# GOAL
Count the lines in the items below that contain the word "ensure", and give only that number.

# GIVEN ENTRIES
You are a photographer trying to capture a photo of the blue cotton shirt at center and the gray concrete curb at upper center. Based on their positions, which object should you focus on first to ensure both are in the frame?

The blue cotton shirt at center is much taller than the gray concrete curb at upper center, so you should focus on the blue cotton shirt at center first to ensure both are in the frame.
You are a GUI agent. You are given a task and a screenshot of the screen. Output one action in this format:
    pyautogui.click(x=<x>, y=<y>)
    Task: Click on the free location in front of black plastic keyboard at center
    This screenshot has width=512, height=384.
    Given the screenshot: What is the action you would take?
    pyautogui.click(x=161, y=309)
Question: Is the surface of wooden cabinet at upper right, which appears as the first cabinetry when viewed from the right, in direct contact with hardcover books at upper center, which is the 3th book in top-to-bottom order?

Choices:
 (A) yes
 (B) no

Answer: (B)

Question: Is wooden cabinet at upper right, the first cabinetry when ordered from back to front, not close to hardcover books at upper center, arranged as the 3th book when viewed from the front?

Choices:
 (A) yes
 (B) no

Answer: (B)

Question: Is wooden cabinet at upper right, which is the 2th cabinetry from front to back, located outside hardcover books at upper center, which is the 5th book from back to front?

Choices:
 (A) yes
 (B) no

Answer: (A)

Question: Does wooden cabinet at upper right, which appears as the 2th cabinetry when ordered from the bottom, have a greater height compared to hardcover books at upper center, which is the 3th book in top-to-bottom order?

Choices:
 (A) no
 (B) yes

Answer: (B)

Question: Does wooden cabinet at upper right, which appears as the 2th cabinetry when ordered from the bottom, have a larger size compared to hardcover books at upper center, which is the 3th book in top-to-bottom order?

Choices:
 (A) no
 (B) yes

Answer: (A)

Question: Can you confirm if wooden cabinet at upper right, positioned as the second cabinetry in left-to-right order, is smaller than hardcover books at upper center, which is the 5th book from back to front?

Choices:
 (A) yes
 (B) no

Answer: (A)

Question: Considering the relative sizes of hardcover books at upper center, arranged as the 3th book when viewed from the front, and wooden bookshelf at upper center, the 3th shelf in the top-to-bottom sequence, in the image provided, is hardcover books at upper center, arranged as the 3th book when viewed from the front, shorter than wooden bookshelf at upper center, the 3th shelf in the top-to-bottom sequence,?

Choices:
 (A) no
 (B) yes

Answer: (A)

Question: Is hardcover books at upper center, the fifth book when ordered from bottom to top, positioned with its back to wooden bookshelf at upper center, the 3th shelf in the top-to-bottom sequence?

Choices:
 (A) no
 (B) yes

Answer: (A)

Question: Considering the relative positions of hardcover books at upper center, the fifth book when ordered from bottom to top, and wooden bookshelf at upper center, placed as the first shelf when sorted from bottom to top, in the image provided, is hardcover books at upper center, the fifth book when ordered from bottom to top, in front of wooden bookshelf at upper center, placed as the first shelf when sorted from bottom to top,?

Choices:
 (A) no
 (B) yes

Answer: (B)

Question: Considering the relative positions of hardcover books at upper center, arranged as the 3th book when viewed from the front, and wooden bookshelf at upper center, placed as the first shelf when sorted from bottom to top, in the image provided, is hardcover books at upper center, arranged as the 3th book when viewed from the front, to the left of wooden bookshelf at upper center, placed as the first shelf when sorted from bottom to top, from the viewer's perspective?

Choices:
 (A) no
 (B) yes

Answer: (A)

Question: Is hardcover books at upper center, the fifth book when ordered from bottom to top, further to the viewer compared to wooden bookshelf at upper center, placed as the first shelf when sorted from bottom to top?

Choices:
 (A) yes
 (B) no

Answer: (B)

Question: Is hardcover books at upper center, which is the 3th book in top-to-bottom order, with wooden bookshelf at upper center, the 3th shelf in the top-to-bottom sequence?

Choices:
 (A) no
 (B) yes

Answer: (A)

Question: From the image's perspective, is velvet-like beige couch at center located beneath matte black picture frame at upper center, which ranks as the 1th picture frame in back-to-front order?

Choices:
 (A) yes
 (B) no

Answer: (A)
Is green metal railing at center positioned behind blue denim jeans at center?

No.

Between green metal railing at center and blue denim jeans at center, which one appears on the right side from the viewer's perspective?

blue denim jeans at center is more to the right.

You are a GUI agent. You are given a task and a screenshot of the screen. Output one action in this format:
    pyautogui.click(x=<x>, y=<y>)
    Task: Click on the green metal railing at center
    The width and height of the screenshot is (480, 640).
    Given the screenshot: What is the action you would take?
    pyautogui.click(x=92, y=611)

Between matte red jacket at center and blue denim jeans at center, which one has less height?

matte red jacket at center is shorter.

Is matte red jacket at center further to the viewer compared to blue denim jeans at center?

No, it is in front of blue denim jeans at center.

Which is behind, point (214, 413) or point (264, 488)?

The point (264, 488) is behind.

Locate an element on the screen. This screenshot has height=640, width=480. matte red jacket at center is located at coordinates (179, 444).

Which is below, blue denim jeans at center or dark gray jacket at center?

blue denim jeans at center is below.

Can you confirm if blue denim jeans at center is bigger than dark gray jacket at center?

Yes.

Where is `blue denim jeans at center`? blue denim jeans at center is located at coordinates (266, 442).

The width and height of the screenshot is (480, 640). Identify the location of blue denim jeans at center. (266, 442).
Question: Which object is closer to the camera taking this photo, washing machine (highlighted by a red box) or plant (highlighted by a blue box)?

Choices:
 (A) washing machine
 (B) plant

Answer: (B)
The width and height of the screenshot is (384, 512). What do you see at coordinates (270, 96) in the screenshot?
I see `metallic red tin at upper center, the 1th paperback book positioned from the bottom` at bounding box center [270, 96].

# RESPONSE TO THIS TASK
2